((

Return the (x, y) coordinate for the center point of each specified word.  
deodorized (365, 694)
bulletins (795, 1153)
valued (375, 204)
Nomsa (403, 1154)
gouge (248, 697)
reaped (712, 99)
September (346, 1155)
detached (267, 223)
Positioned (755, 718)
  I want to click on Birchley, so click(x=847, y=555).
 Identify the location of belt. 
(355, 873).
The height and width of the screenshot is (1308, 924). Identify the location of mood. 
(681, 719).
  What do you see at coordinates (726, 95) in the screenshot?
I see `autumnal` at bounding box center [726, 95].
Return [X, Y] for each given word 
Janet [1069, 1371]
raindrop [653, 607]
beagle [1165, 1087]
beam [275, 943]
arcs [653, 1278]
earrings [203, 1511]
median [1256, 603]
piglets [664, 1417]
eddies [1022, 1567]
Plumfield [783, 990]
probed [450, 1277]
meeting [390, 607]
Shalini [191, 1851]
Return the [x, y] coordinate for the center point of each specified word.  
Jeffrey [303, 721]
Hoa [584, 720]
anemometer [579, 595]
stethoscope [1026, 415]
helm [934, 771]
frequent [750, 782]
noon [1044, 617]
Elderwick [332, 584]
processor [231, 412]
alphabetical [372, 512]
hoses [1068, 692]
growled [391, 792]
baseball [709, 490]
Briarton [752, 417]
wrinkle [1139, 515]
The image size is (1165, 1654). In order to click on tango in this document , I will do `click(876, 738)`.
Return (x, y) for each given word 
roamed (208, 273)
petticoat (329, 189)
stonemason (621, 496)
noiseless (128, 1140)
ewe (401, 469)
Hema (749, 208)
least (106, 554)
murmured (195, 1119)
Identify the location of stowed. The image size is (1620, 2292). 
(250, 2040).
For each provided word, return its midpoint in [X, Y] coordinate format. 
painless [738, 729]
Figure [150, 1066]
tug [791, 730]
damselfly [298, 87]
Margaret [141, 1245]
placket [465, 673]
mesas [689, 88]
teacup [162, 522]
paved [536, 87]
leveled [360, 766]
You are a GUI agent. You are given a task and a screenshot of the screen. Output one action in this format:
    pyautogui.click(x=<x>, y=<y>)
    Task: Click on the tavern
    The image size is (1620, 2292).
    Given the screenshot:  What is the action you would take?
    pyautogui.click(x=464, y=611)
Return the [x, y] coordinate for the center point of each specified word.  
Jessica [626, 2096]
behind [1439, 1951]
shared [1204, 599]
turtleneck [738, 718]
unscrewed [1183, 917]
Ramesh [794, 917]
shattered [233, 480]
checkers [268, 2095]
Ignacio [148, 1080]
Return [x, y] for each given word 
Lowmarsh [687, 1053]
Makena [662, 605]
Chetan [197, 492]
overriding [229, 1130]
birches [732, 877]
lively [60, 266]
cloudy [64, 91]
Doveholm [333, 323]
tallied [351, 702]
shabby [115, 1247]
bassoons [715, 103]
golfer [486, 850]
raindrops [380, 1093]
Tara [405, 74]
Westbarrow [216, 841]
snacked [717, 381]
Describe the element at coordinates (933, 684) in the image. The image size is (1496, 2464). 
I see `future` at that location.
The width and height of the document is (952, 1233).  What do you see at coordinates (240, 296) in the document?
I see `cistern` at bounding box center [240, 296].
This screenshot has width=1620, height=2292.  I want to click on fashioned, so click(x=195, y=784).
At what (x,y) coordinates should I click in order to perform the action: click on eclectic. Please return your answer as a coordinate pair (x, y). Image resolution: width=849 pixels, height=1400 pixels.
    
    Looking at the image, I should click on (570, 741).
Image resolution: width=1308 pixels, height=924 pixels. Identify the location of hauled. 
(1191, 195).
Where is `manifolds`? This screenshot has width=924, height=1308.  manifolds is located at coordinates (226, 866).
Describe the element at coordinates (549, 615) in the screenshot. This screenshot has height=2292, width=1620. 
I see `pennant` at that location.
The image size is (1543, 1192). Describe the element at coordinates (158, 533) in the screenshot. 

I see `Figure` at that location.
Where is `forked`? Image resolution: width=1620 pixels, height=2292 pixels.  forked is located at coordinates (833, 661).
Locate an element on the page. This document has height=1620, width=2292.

))

# What is needed
Reproduce the entries above without any change, everything from their first line down to and including the line that contains "processor [231, 412]".

# Result for this task
Return the (x, y) coordinate for the center point of each specified word.  
deodorized (365, 694)
bulletins (795, 1153)
valued (375, 204)
Nomsa (403, 1154)
gouge (248, 697)
reaped (712, 99)
September (346, 1155)
detached (267, 223)
Positioned (755, 718)
  I want to click on Birchley, so click(x=847, y=555).
 Identify the location of belt. 
(355, 873).
The height and width of the screenshot is (1308, 924). Identify the location of mood. 
(681, 719).
  What do you see at coordinates (726, 95) in the screenshot?
I see `autumnal` at bounding box center [726, 95].
Return [X, Y] for each given word 
Janet [1069, 1371]
raindrop [653, 607]
beagle [1165, 1087]
beam [275, 943]
arcs [653, 1278]
earrings [203, 1511]
median [1256, 603]
piglets [664, 1417]
eddies [1022, 1567]
Plumfield [783, 990]
probed [450, 1277]
meeting [390, 607]
Shalini [191, 1851]
Return the [x, y] coordinate for the center point of each specified word.  
Jeffrey [303, 721]
Hoa [584, 720]
anemometer [579, 595]
stethoscope [1026, 415]
helm [934, 771]
frequent [750, 782]
noon [1044, 617]
Elderwick [332, 584]
processor [231, 412]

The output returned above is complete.